◆ **Try it**
Make an exact copy of every entry below, with the pictures left out.

◆ **Records provided**
::::

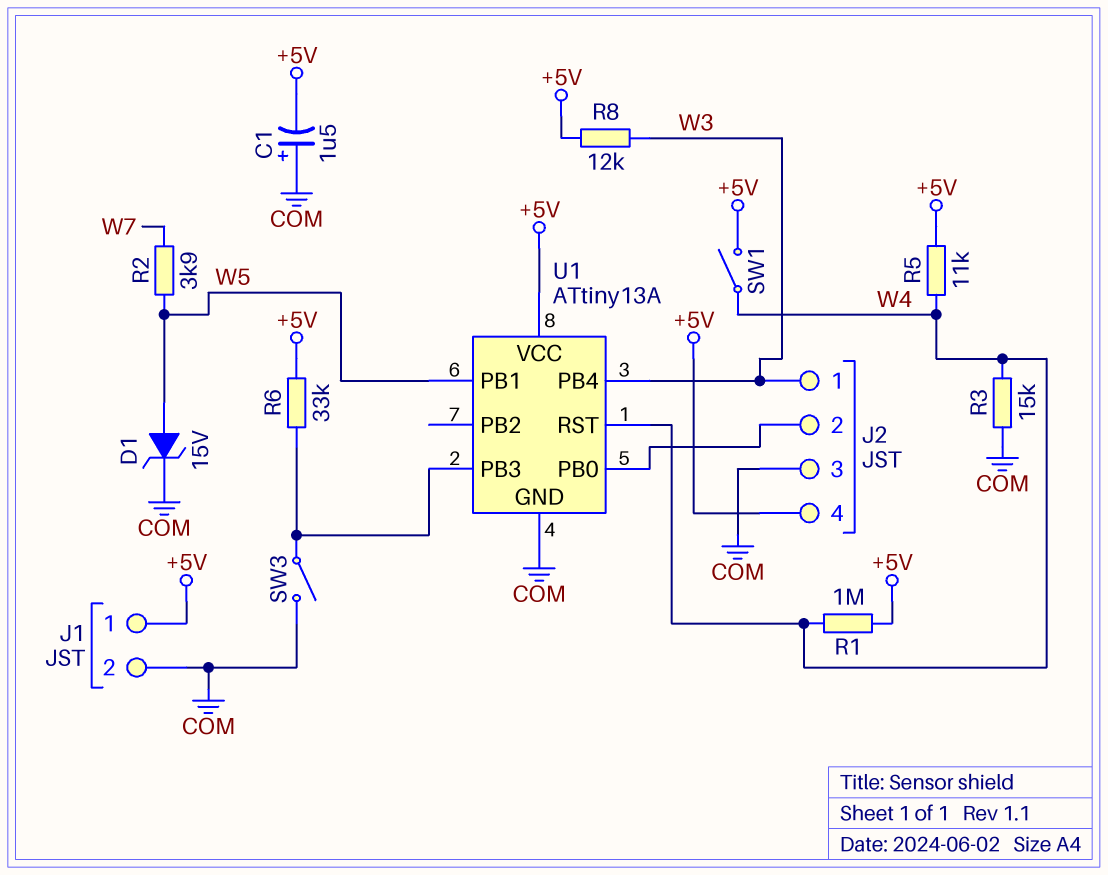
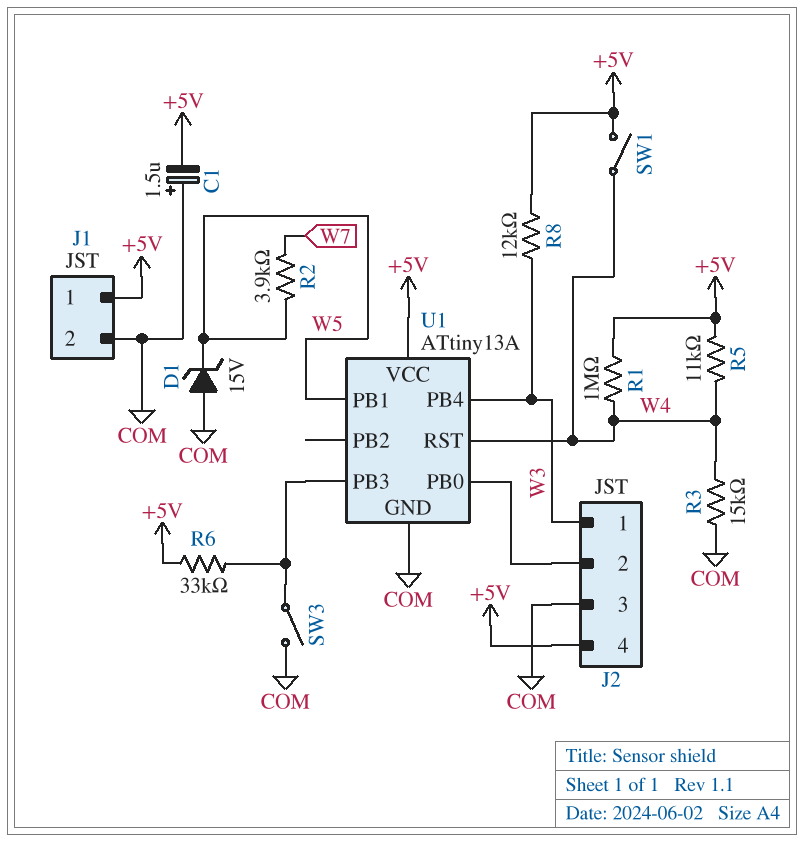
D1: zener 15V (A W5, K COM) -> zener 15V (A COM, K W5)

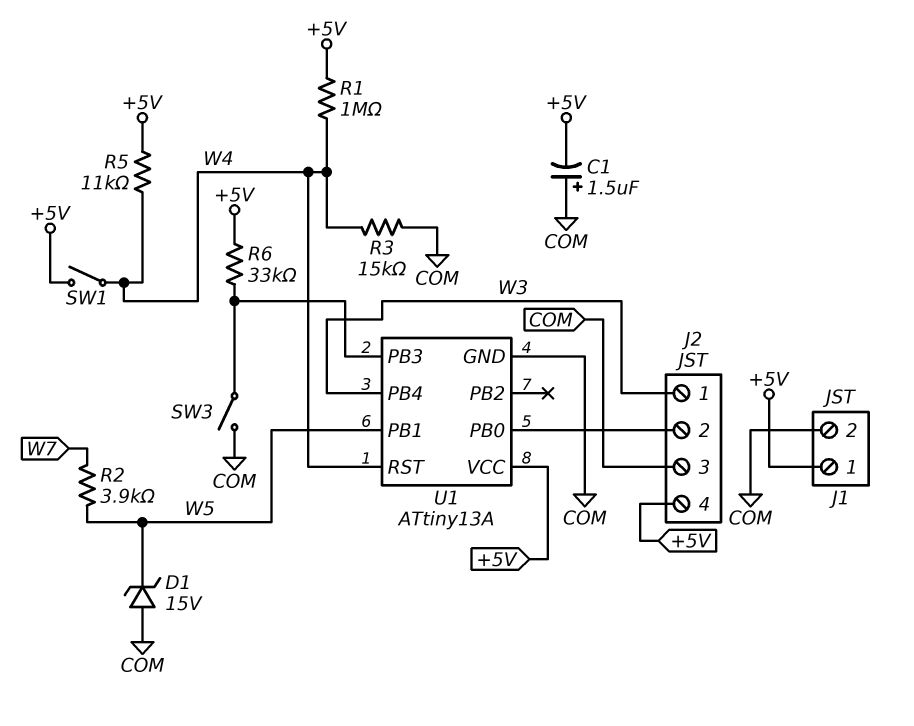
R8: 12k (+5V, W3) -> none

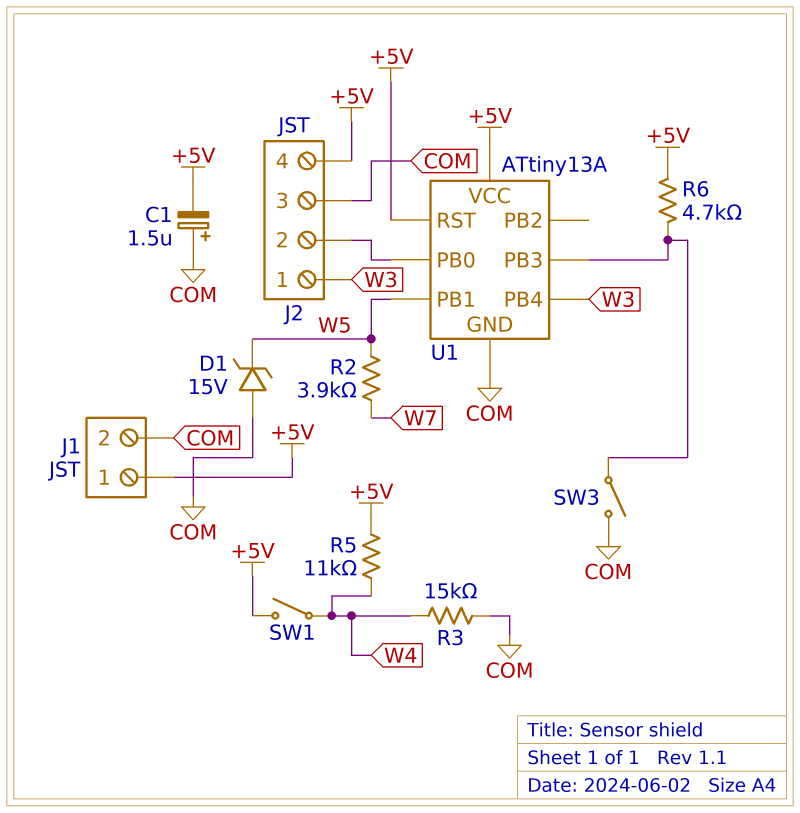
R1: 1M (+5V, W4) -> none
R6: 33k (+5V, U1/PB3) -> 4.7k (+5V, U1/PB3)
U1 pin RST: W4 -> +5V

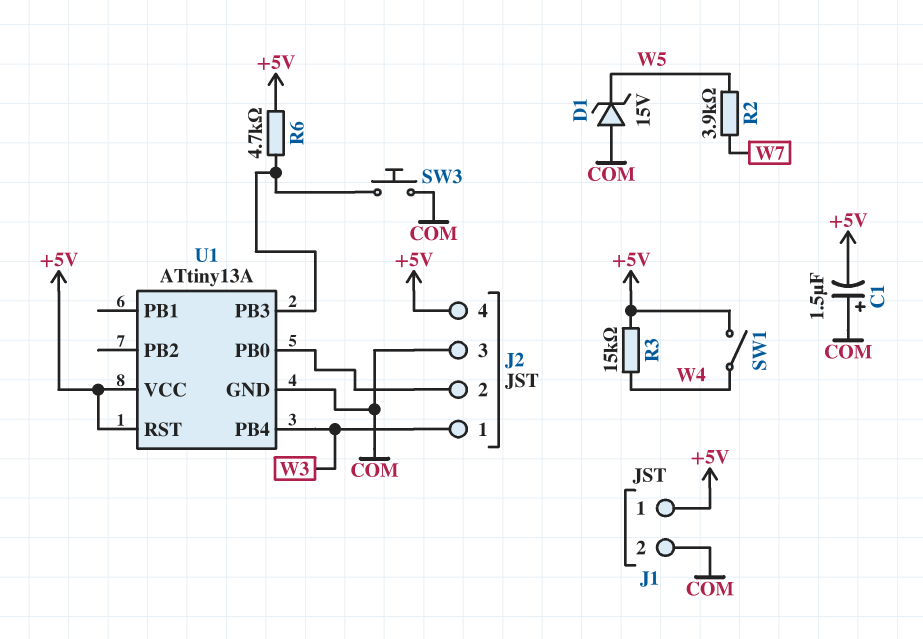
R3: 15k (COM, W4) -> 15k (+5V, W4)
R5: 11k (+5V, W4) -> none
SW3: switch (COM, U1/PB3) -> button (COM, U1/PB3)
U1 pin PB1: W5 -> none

::::

◆ **Written solution**
D1: zener 15V (A W5, K COM) -> zener 15V (A COM, K W5)

R8: 12k (+5V, W3) -> none

R1: 1M (+5V, W4) -> none
R6: 33k (+5V, U1/PB3) -> 4.7k (+5V, U1/PB3)
U1 pin RST: W4 -> +5V

R3: 15k (COM, W4) -> 15k (+5V, W4)
R5: 11k (+5V, W4) -> none
SW3: switch (COM, U1/PB3) -> button (COM, U1/PB3)
U1 pin PB1: W5 -> none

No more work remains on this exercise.